── Supplied material
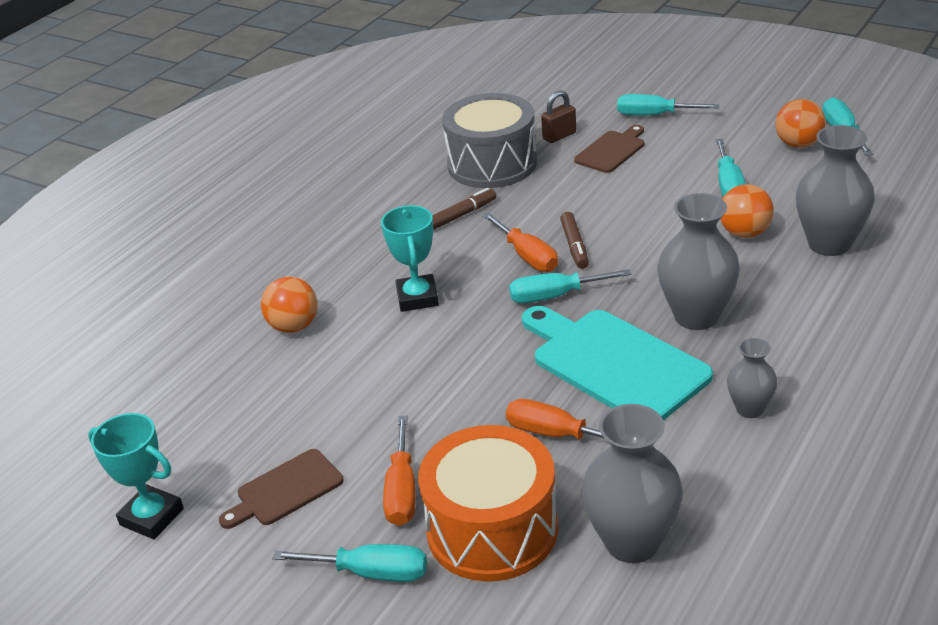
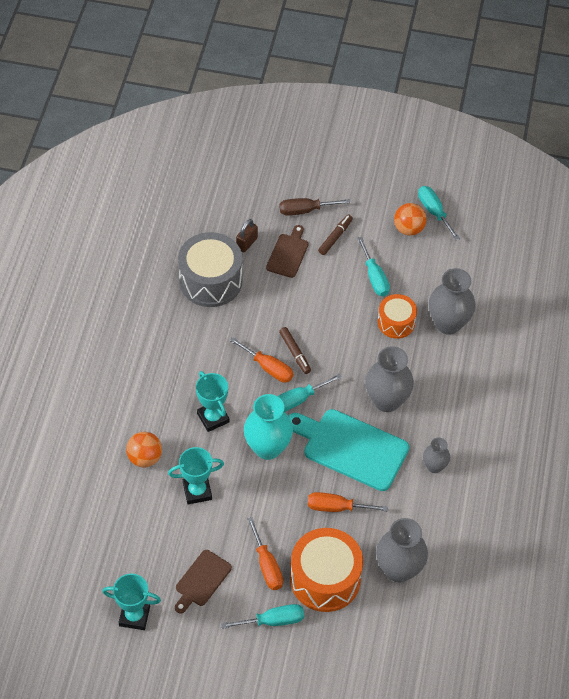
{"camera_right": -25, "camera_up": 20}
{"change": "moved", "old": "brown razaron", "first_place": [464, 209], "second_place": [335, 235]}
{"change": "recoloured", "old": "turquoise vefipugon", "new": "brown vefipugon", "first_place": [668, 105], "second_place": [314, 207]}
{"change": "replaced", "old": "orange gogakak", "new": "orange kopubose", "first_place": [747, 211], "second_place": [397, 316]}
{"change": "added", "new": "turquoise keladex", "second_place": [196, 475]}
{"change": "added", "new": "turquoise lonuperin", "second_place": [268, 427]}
────
Instructions to follow: The material is to be written out word for word, and the pictures are to be left out.

Answer to the problem:
{"camera_right": -25, "camera_up": 20}
{"change": "moved", "old": "brown razaron", "first_place": [464, 209], "second_place": [335, 235]}
{"change": "recoloured", "old": "turquoise vefipugon", "new": "brown vefipugon", "first_place": [668, 105], "second_place": [314, 207]}
{"change": "replaced", "old": "orange gogakak", "new": "orange kopubose", "first_place": [747, 211], "second_place": [397, 316]}
{"change": "added", "new": "turquoise keladex", "second_place": [196, 475]}
{"change": "added", "new": "turquoise lonuperin", "second_place": [268, 427]}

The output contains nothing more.